◆ TASK DESCRIPTION
From the records below, extract only the lines running from the line with "camera: 25 degrees right, 5 degrees up" to the line with "brown domino [415,233,468,257]", both lines included, reproducing them exactly.

◆ EXTRACTED RECORDS
****************************************

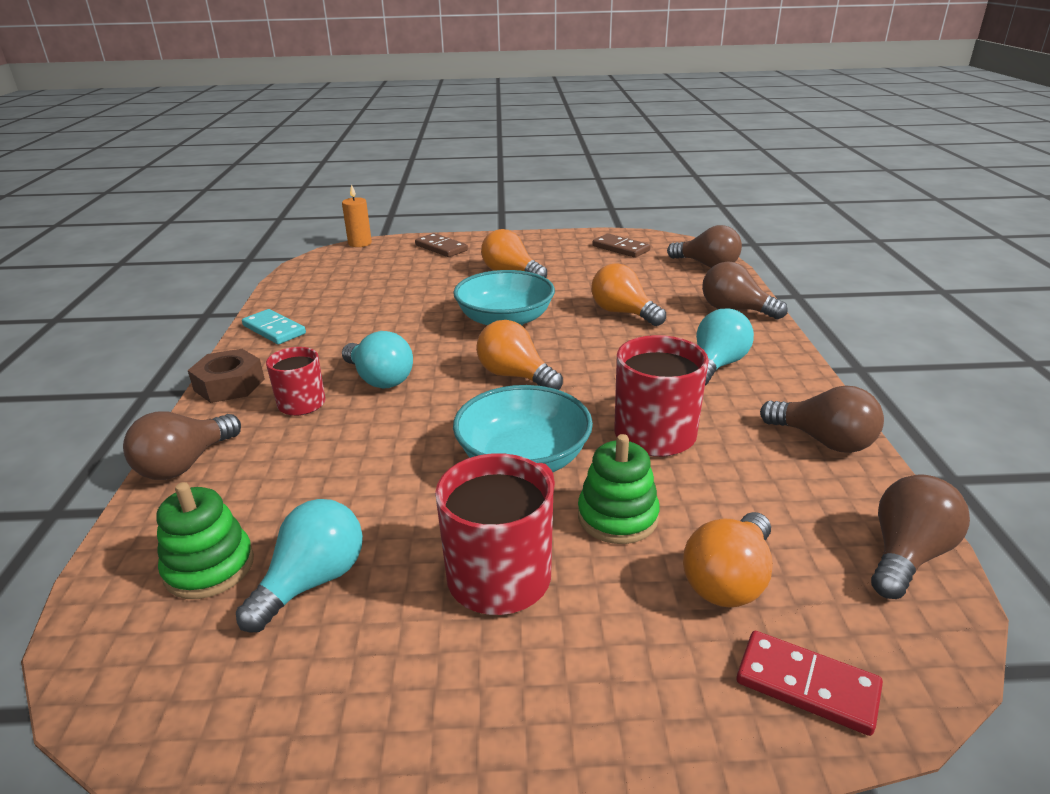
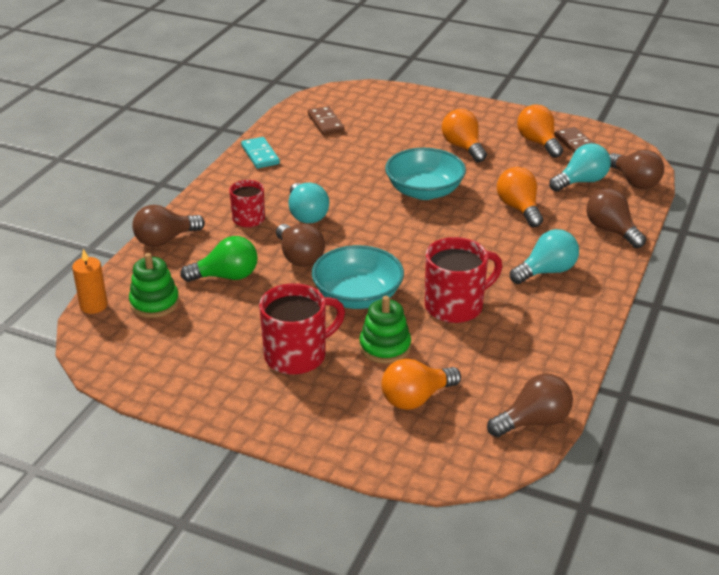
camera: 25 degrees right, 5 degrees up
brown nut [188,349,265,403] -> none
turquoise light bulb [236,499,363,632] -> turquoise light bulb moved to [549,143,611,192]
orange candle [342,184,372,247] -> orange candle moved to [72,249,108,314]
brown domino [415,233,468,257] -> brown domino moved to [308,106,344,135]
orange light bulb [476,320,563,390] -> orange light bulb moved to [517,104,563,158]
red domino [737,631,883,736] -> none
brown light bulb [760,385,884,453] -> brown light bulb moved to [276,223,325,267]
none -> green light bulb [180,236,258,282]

****************************************

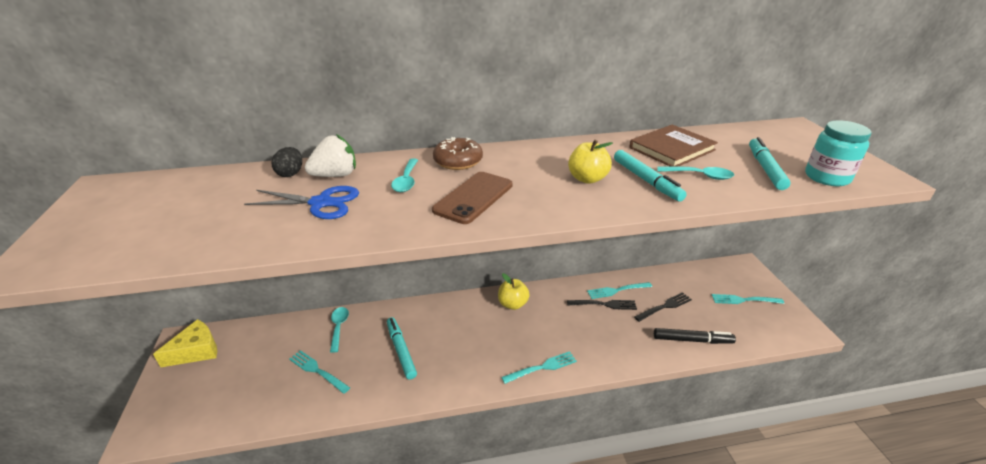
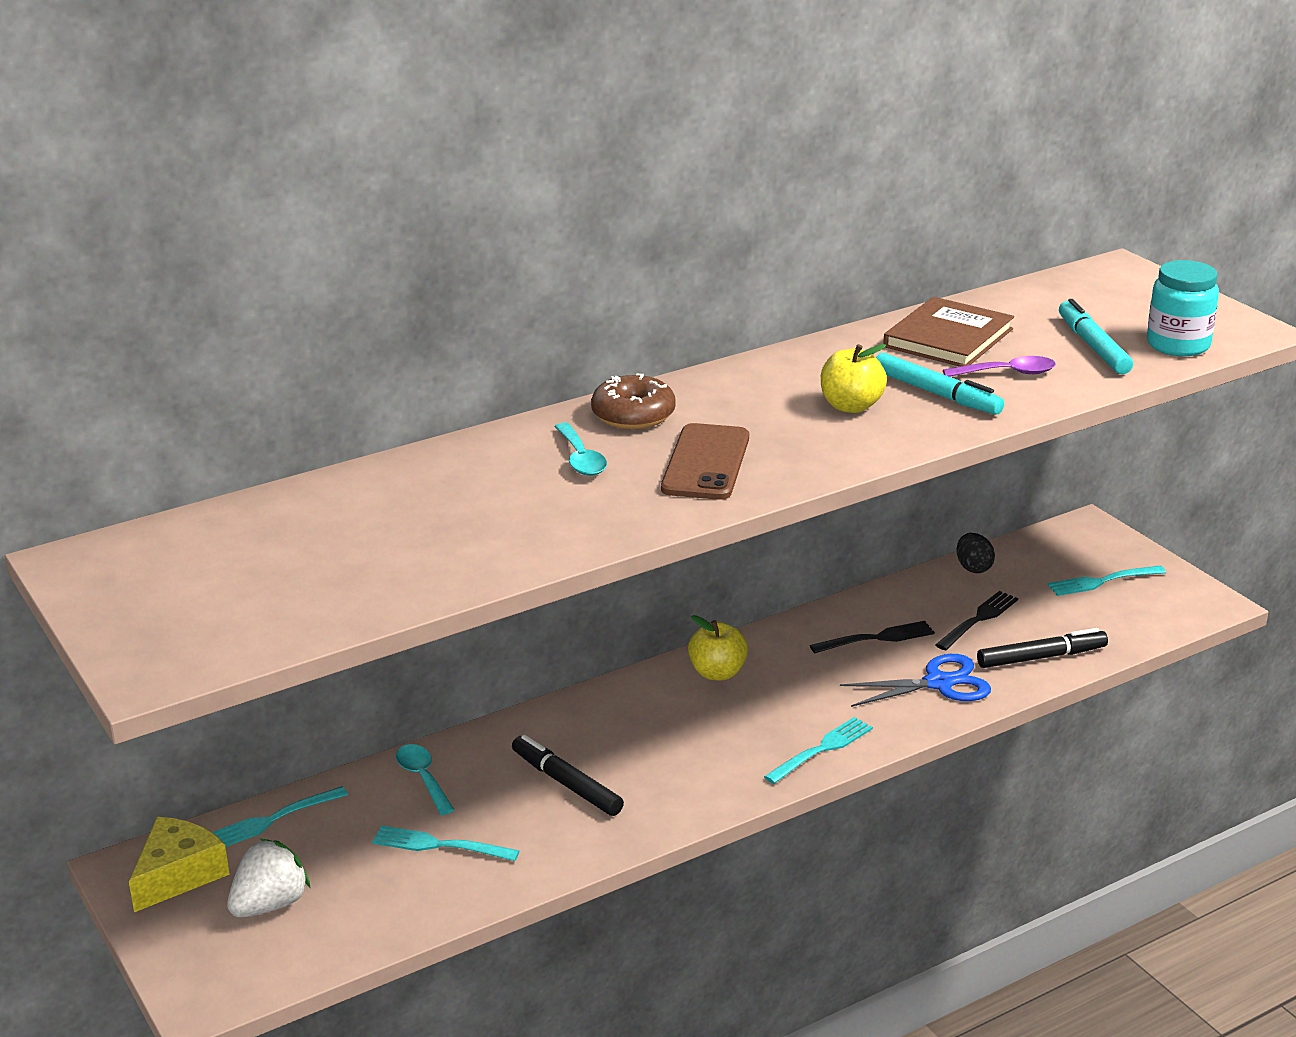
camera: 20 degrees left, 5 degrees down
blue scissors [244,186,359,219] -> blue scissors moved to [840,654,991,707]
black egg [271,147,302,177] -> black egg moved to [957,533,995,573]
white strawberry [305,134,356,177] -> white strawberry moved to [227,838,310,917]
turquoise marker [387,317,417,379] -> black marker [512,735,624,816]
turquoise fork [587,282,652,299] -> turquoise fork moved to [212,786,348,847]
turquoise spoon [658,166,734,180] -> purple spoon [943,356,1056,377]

****************************************

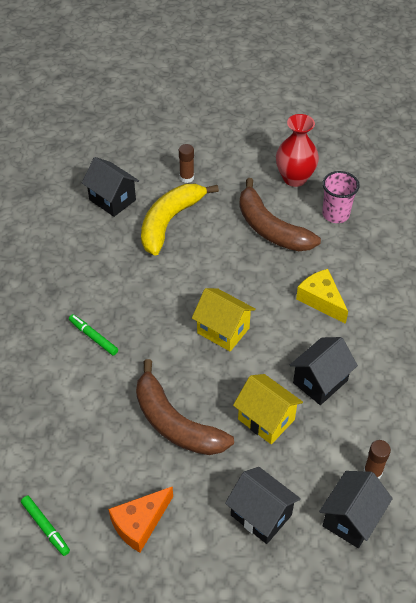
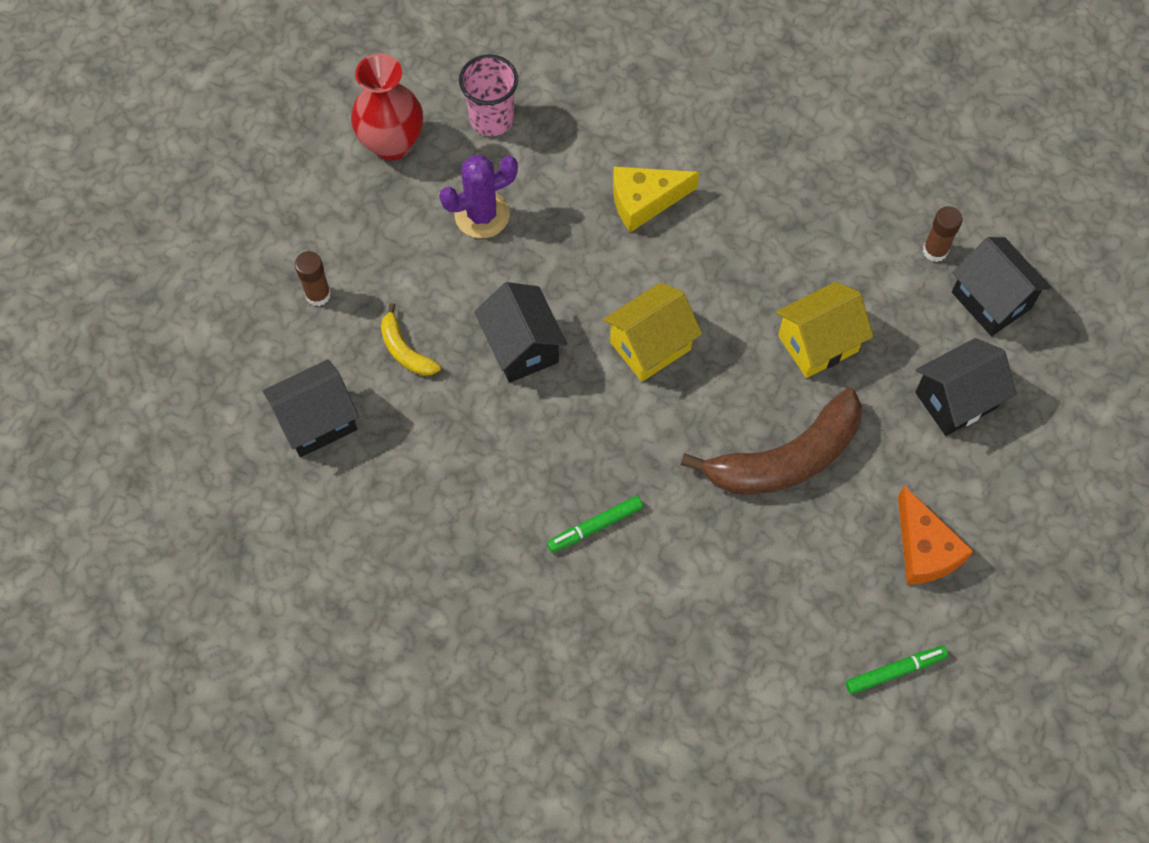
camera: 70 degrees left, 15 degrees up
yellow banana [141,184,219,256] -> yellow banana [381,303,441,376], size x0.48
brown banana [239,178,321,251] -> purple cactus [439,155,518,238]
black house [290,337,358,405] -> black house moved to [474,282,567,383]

****************************************

◆ TASK OUTPUT
camera: 25 degrees right, 5 degrees up
brown nut [188,349,265,403] -> none
turquoise light bulb [236,499,363,632] -> turquoise light bulb moved to [549,143,611,192]
orange candle [342,184,372,247] -> orange candle moved to [72,249,108,314]
brown domino [415,233,468,257] -> brown domino moved to [308,106,344,135]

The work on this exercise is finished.